> **Material for this exercise**:
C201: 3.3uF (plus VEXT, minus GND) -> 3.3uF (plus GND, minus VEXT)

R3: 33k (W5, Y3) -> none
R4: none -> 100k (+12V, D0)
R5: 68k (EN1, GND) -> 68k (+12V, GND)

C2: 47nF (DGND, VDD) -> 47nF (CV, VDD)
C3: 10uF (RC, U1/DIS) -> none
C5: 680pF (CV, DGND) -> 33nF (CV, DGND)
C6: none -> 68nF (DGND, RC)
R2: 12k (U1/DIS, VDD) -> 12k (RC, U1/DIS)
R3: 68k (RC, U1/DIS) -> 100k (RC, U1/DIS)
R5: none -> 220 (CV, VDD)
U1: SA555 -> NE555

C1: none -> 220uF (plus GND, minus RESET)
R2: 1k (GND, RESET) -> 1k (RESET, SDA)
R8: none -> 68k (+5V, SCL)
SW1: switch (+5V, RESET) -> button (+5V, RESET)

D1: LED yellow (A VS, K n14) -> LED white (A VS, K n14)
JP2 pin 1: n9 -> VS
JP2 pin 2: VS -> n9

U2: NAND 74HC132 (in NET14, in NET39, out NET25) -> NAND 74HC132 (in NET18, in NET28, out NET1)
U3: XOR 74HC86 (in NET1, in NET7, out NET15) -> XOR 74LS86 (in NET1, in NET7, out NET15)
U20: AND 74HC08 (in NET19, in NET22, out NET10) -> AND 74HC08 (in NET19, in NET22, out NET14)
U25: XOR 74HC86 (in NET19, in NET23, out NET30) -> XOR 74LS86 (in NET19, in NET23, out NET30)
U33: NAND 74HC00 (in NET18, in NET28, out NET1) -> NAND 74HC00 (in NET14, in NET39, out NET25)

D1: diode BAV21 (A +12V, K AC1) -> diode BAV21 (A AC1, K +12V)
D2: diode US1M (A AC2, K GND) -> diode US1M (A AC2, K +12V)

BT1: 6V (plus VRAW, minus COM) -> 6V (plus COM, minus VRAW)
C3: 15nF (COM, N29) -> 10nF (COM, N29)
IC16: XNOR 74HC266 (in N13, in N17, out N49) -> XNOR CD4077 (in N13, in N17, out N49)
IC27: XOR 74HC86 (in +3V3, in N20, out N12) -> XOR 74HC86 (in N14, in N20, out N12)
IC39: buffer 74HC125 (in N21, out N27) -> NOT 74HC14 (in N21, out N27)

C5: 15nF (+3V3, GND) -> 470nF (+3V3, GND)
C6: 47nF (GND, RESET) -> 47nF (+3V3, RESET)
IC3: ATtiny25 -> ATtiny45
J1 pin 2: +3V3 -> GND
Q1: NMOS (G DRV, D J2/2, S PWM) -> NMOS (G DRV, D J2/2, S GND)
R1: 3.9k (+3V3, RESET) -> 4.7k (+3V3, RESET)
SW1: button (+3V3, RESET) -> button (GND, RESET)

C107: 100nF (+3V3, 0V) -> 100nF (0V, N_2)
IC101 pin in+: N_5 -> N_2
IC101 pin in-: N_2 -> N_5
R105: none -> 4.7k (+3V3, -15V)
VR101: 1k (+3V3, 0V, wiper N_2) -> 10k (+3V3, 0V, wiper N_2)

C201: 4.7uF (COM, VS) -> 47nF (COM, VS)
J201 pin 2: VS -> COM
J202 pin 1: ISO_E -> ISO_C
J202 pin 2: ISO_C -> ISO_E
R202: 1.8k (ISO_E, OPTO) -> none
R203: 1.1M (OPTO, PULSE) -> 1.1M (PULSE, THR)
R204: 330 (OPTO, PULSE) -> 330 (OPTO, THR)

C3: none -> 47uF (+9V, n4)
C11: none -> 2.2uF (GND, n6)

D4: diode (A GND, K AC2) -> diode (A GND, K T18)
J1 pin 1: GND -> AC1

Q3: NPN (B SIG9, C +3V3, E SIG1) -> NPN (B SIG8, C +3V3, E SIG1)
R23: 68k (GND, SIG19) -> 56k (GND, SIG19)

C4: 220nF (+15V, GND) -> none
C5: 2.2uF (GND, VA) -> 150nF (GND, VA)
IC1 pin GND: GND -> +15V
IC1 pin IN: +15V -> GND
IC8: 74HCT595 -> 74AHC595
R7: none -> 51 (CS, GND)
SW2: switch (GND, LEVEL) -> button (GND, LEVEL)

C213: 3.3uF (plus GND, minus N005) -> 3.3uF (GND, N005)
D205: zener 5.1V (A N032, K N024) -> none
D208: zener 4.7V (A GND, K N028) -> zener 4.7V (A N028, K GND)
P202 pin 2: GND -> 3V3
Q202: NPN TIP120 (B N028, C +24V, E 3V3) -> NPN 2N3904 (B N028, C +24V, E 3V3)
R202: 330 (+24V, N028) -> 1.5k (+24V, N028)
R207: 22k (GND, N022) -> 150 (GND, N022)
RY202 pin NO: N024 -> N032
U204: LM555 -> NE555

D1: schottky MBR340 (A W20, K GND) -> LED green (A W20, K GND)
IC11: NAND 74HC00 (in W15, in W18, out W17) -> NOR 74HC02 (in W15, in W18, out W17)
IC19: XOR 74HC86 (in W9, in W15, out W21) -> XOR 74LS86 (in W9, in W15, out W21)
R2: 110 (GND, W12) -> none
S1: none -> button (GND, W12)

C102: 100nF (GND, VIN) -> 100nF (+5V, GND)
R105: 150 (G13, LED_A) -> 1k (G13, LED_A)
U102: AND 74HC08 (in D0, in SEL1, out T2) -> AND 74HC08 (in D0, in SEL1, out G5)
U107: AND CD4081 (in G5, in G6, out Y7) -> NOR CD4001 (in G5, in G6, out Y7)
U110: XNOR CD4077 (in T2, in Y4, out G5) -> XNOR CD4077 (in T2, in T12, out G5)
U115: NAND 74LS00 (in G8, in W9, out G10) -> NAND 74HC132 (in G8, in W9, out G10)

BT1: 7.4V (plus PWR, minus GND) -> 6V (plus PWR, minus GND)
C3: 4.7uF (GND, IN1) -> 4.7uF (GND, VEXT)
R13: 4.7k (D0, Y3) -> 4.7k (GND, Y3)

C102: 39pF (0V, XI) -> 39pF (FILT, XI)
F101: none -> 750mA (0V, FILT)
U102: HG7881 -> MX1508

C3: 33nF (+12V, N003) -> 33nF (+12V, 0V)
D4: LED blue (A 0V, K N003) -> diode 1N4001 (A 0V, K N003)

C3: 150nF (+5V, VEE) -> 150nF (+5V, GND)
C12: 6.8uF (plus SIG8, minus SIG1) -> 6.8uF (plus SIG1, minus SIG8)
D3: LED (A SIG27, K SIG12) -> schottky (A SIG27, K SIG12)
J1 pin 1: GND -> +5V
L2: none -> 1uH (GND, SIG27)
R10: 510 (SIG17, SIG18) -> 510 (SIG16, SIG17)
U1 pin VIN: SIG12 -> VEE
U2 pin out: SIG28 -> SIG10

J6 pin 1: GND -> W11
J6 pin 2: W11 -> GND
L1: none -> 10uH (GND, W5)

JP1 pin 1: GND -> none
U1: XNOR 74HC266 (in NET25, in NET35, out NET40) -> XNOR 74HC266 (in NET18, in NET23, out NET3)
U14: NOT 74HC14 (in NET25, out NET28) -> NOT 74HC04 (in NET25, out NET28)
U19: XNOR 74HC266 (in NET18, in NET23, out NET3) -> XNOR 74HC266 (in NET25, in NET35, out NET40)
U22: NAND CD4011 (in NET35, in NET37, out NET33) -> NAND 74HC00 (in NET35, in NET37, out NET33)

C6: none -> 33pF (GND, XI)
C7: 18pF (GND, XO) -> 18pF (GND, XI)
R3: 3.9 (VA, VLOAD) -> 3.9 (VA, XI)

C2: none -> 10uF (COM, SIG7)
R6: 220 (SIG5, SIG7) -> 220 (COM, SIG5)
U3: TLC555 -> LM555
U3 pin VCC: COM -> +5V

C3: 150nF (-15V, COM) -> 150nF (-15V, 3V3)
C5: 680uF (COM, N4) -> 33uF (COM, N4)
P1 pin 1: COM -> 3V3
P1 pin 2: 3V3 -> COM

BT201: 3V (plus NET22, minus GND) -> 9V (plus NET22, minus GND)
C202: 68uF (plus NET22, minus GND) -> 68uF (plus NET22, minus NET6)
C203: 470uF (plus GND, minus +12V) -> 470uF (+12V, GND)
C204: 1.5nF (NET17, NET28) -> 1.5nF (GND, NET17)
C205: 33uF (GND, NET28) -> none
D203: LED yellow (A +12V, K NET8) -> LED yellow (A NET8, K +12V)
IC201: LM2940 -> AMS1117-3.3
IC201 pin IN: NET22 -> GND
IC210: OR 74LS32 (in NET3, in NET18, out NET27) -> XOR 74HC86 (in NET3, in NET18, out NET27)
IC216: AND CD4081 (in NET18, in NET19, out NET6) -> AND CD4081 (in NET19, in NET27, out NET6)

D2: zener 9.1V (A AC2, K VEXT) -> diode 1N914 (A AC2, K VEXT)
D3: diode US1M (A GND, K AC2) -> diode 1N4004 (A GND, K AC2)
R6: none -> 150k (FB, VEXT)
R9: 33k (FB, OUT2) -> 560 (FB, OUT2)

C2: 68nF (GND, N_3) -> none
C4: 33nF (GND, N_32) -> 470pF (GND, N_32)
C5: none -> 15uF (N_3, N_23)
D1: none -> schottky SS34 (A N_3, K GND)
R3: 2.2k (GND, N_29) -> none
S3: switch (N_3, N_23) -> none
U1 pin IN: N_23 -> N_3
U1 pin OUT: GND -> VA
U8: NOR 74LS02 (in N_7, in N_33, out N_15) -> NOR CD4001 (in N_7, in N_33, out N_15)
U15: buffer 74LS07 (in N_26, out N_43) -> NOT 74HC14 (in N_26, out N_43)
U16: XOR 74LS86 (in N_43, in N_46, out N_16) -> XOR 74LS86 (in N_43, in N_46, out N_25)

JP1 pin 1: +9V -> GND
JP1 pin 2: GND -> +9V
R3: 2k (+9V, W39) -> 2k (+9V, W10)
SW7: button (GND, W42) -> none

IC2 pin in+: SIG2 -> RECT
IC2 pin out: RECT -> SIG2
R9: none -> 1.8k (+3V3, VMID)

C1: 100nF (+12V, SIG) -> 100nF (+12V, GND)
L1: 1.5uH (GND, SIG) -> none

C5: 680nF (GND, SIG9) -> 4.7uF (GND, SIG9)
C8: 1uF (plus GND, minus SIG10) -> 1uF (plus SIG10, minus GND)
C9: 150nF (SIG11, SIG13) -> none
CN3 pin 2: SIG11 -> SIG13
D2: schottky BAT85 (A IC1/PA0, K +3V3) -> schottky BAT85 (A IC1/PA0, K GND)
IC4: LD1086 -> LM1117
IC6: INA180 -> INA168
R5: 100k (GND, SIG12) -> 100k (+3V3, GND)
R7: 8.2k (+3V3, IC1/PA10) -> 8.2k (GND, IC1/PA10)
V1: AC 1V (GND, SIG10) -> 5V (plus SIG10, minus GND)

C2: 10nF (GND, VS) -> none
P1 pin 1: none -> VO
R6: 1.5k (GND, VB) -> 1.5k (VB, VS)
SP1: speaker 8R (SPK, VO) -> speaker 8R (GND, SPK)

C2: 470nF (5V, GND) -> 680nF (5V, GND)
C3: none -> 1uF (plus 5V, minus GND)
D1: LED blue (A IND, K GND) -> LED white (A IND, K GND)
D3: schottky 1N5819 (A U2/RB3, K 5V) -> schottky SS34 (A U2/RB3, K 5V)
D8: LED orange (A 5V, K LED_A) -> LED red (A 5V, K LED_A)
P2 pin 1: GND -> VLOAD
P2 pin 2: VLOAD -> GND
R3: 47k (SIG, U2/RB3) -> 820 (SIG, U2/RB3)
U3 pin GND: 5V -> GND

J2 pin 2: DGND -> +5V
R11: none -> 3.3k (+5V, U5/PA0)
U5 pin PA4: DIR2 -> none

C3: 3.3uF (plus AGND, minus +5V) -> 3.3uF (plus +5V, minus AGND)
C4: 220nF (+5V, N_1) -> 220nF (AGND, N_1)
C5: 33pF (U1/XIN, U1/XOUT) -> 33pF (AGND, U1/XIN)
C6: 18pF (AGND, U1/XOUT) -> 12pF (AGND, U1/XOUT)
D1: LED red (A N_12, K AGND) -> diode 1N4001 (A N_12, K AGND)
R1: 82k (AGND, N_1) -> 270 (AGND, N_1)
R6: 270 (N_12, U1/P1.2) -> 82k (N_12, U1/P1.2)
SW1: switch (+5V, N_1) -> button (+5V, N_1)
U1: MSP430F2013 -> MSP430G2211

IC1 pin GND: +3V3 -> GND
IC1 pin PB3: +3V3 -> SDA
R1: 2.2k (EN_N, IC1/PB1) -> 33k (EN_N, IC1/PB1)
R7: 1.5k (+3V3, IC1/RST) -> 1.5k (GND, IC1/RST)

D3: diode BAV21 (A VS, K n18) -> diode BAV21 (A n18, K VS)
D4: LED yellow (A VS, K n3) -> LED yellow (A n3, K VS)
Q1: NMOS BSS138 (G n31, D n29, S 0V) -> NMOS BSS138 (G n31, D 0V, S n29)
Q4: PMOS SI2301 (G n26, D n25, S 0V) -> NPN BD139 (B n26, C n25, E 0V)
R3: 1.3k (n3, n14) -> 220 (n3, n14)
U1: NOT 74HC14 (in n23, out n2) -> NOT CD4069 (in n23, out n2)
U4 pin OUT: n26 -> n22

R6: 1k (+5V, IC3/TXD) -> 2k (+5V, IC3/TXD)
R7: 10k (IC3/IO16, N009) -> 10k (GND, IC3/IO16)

> **What you should do**: Copy out the entries exactly. Begin at the first line and end with the line that has "IC16: XNOR 74HC266".

> **Written solution**:
C201: 3.3uF (plus VEXT, minus GND) -> 3.3uF (plus GND, minus VEXT)

R3: 33k (W5, Y3) -> none
R4: none -> 100k (+12V, D0)
R5: 68k (EN1, GND) -> 68k (+12V, GND)

C2: 47nF (DGND, VDD) -> 47nF (CV, VDD)
C3: 10uF (RC, U1/DIS) -> none
C5: 680pF (CV, DGND) -> 33nF (CV, DGND)
C6: none -> 68nF (DGND, RC)
R2: 12k (U1/DIS, VDD) -> 12k (RC, U1/DIS)
R3: 68k (RC, U1/DIS) -> 100k (RC, U1/DIS)
R5: none -> 220 (CV, VDD)
U1: SA555 -> NE555

C1: none -> 220uF (plus GND, minus RESET)
R2: 1k (GND, RESET) -> 1k (RESET, SDA)
R8: none -> 68k (+5V, SCL)
SW1: switch (+5V, RESET) -> button (+5V, RESET)

D1: LED yellow (A VS, K n14) -> LED white (A VS, K n14)
JP2 pin 1: n9 -> VS
JP2 pin 2: VS -> n9

U2: NAND 74HC132 (in NET14, in NET39, out NET25) -> NAND 74HC132 (in NET18, in NET28, out NET1)
U3: XOR 74HC86 (in NET1, in NET7, out NET15) -> XOR 74LS86 (in NET1, in NET7, out NET15)
U20: AND 74HC08 (in NET19, in NET22, out NET10) -> AND 74HC08 (in NET19, in NET22, out NET14)
U25: XOR 74HC86 (in NET19, in NET23, out NET30) -> XOR 74LS86 (in NET19, in NET23, out NET30)
U33: NAND 74HC00 (in NET18, in NET28, out NET1) -> NAND 74HC00 (in NET14, in NET39, out NET25)

D1: diode BAV21 (A +12V, K AC1) -> diode BAV21 (A AC1, K +12V)
D2: diode US1M (A AC2, K GND) -> diode US1M (A AC2, K +12V)

BT1: 6V (plus VRAW, minus COM) -> 6V (plus COM, minus VRAW)
C3: 15nF (COM, N29) -> 10nF (COM, N29)
IC16: XNOR 74HC266 (in N13, in N17, out N49) -> XNOR CD4077 (in N13, in N17, out N49)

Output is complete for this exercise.